>>>

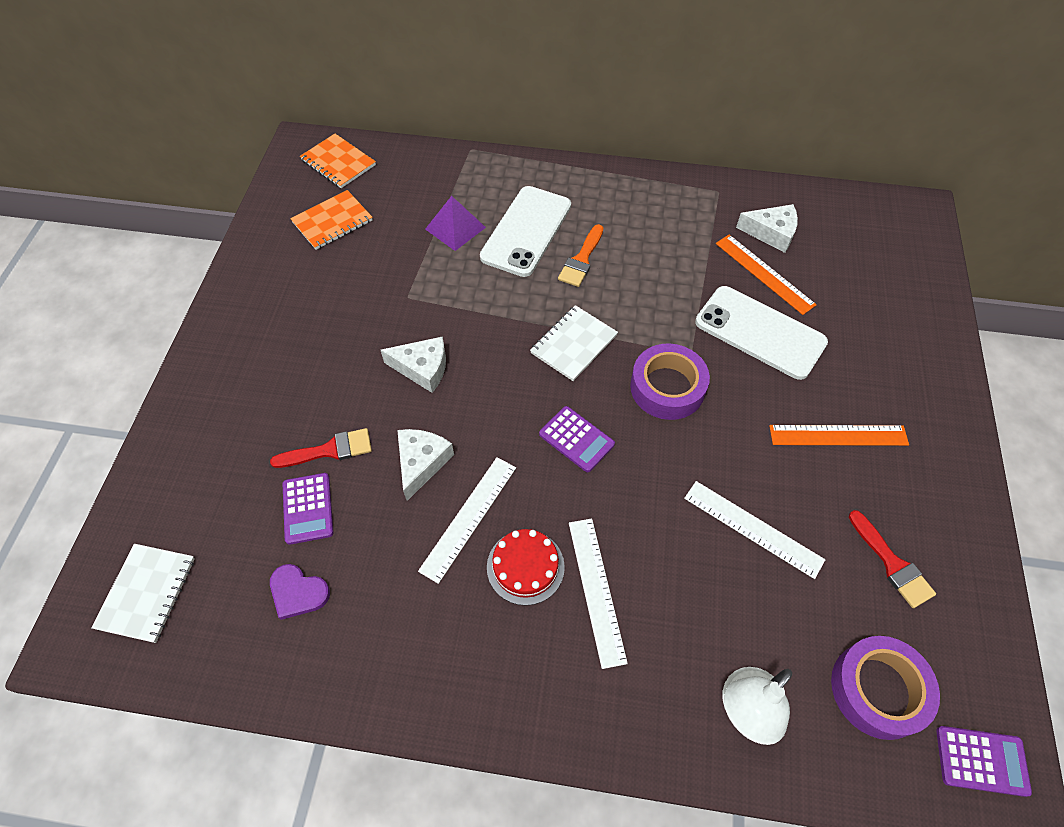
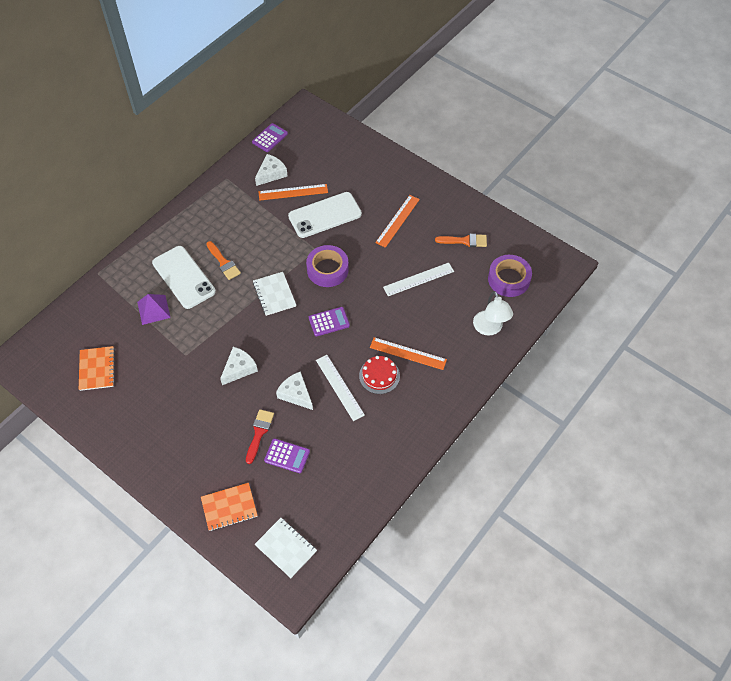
camera: 60 degrees left, 0 degrees up
(298, 592) = (330, 477): purple heart -> none
(338, 162) = (49, 346): orange notebook -> orange notebook (229, 507)
(596, 590) = (408, 353): white ruler -> orange ruler
(892, 563) = (465, 241): red brush -> orange brush
(981, 760) = (551, 264): purple calculator -> purple calculator (270, 138)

<<<

WHAT YOU SHOULD DO: How many lines in the listing contain the string "purple"? Please answer with the number and no other words.

EXPECTED OUTPUT: 2